#### GIVEN DATA ####

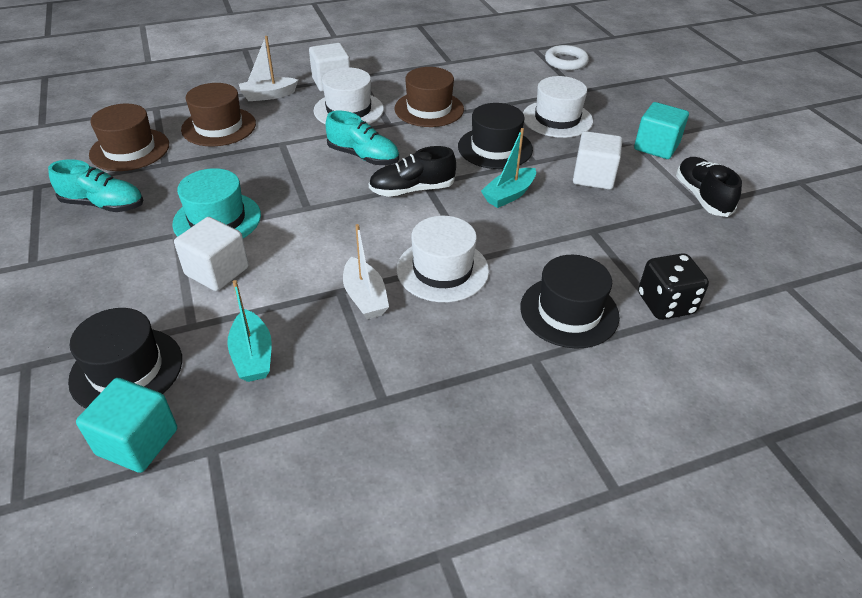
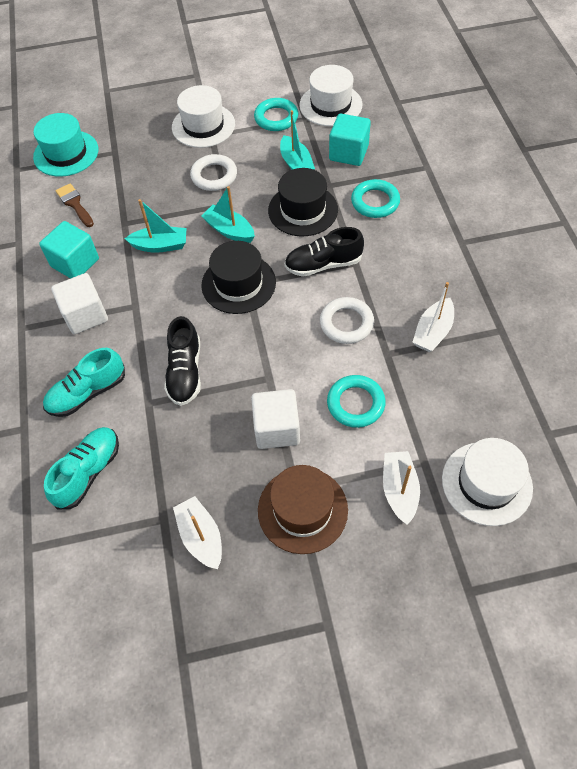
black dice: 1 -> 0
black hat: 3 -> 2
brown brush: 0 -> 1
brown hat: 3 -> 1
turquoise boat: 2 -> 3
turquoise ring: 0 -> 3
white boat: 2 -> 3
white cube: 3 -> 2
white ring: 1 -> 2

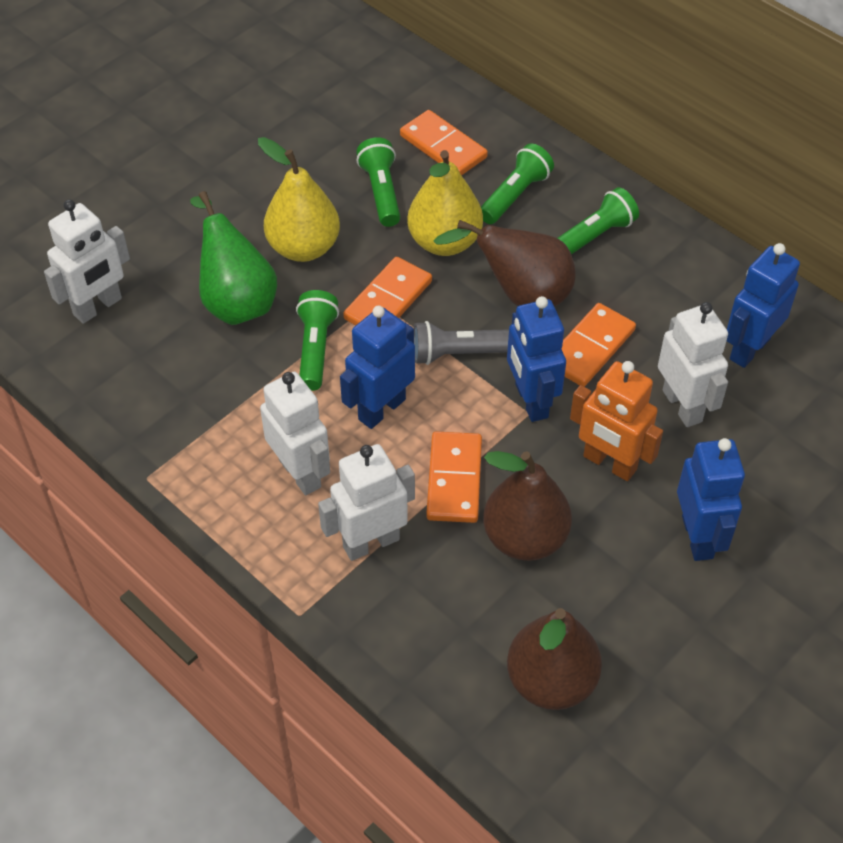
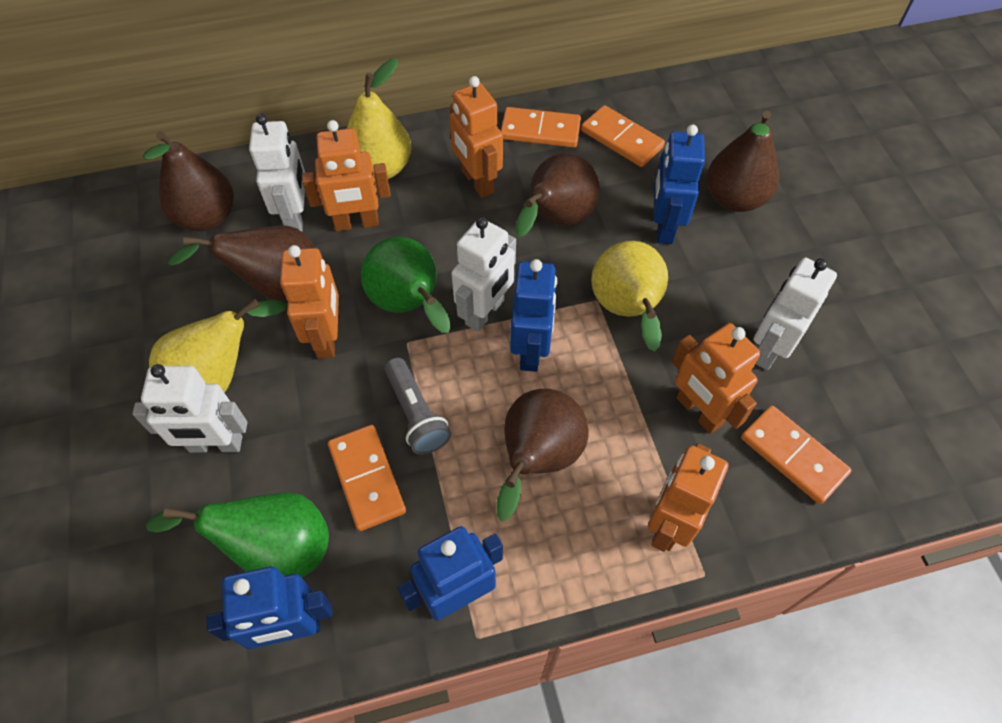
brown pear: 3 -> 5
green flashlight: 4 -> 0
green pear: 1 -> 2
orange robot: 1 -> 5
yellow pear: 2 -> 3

####

# THE TASK:
Only an exact copy of the entries, with no pictures, is expected as the answer.

# TASK OUTPUT:
black dice: 1 -> 0
black hat: 3 -> 2
brown brush: 0 -> 1
brown hat: 3 -> 1
turquoise boat: 2 -> 3
turquoise ring: 0 -> 3
white boat: 2 -> 3
white cube: 3 -> 2
white ring: 1 -> 2

brown pear: 3 -> 5
green flashlight: 4 -> 0
green pear: 1 -> 2
orange robot: 1 -> 5
yellow pear: 2 -> 3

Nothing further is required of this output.